About this task | The output should be the line containing "shelving: (277, 221) -> (292, 480), moved" and every later line of the records, exactly as written, and nothing else.

Supplied material |

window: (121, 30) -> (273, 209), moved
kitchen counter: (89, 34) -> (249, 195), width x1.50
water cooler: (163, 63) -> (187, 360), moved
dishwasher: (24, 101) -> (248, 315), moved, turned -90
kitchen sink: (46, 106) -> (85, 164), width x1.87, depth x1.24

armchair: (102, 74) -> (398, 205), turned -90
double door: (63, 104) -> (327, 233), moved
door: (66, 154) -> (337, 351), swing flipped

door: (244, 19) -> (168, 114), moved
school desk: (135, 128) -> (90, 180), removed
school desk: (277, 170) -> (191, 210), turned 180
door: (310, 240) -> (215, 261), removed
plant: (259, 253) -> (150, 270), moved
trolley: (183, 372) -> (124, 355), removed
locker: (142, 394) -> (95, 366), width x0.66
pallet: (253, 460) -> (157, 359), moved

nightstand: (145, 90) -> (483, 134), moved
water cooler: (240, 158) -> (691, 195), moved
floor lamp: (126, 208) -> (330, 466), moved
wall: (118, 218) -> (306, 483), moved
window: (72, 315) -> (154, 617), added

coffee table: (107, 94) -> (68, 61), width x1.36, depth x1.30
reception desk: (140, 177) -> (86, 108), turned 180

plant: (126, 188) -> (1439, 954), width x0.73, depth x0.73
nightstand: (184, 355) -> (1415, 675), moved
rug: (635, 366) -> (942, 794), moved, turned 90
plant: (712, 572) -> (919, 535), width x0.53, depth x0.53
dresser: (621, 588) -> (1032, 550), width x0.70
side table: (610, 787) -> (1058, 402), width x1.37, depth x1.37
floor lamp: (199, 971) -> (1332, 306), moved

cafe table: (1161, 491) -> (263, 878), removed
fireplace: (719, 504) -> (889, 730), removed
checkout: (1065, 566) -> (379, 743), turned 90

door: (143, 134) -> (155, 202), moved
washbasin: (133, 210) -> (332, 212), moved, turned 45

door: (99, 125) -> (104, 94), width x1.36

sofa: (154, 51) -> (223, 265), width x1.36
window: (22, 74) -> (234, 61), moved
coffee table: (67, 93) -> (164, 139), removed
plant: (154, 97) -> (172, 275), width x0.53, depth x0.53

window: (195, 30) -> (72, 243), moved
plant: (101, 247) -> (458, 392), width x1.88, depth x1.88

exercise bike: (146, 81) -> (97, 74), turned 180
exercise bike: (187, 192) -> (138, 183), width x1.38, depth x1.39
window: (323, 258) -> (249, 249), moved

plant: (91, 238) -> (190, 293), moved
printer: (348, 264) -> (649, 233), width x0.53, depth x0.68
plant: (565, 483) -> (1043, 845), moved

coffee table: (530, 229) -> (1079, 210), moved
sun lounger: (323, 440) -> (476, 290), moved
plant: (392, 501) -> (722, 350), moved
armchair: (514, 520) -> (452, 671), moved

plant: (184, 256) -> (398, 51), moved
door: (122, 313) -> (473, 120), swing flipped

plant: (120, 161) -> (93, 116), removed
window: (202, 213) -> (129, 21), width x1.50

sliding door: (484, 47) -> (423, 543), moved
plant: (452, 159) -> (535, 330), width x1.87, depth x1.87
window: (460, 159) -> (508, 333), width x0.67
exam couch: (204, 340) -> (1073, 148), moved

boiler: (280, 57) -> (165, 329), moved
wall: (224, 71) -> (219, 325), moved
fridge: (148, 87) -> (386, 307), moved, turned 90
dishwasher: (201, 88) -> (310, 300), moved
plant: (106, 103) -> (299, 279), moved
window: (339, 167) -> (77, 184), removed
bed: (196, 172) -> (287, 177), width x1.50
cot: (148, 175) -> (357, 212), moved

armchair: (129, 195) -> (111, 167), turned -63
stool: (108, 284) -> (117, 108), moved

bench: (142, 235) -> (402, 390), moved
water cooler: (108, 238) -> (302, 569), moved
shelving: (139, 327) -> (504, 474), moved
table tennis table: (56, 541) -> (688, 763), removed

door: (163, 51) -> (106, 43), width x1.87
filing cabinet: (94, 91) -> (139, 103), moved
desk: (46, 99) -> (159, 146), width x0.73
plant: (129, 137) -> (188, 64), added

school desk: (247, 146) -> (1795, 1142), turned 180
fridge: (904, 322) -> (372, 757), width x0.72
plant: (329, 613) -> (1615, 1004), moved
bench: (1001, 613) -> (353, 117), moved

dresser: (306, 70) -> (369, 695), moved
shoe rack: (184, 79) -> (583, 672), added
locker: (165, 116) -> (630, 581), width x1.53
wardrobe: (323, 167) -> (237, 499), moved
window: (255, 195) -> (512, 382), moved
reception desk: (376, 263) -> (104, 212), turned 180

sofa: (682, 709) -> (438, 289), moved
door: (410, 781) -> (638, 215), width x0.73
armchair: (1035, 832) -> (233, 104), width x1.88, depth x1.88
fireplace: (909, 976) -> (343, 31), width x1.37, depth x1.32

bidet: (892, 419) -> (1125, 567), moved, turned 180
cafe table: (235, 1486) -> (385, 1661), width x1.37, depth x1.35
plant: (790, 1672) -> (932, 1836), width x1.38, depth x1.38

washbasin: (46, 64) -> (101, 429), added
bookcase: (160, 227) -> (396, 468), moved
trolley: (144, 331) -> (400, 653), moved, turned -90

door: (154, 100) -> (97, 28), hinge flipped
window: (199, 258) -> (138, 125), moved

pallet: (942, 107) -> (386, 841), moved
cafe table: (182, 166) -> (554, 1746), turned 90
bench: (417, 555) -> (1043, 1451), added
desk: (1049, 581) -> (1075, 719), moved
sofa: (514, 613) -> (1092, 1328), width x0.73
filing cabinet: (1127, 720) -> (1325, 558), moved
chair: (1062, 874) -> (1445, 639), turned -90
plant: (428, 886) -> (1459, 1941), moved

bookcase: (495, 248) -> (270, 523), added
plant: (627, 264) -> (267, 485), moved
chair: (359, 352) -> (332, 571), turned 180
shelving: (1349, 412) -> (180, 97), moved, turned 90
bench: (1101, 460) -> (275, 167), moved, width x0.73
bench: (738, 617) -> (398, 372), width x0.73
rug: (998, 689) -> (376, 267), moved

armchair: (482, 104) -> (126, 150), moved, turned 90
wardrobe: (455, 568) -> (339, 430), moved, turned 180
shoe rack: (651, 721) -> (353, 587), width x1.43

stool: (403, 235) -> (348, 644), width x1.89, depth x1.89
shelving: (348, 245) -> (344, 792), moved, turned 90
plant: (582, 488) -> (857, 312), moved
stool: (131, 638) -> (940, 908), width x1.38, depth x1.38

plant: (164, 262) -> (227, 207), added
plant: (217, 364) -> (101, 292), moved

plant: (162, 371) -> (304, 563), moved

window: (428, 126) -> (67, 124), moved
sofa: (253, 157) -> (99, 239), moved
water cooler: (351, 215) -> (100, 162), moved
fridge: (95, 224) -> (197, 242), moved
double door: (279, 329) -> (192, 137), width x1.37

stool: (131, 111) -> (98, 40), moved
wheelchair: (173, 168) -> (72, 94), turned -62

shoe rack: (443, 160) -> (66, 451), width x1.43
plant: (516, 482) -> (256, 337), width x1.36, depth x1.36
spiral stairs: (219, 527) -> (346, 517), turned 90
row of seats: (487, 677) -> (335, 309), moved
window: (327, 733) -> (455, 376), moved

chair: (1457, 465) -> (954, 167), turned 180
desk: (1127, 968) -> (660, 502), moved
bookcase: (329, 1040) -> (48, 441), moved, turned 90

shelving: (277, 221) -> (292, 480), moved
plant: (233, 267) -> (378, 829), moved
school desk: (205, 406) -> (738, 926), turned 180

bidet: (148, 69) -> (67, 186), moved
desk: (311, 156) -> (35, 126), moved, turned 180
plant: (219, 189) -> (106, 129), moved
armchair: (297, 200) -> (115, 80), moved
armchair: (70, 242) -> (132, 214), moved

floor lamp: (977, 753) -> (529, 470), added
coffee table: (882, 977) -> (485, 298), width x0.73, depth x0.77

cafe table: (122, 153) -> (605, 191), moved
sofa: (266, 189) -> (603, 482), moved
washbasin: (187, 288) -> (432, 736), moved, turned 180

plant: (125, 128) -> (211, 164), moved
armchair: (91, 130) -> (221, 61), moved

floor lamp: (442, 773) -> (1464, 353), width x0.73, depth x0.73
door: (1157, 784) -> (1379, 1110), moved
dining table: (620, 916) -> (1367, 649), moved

Answer to the problem |
shelving: (277, 221) -> (292, 480), moved
plant: (233, 267) -> (378, 829), moved
school desk: (205, 406) -> (738, 926), turned 180

bidet: (148, 69) -> (67, 186), moved
desk: (311, 156) -> (35, 126), moved, turned 180
plant: (219, 189) -> (106, 129), moved
armchair: (297, 200) -> (115, 80), moved
armchair: (70, 242) -> (132, 214), moved

floor lamp: (977, 753) -> (529, 470), added
coffee table: (882, 977) -> (485, 298), width x0.73, depth x0.77

cafe table: (122, 153) -> (605, 191), moved
sofa: (266, 189) -> (603, 482), moved
washbasin: (187, 288) -> (432, 736), moved, turned 180

plant: (125, 128) -> (211, 164), moved
armchair: (91, 130) -> (221, 61), moved

floor lamp: (442, 773) -> (1464, 353), width x0.73, depth x0.73
door: (1157, 784) -> (1379, 1110), moved
dining table: (620, 916) -> (1367, 649), moved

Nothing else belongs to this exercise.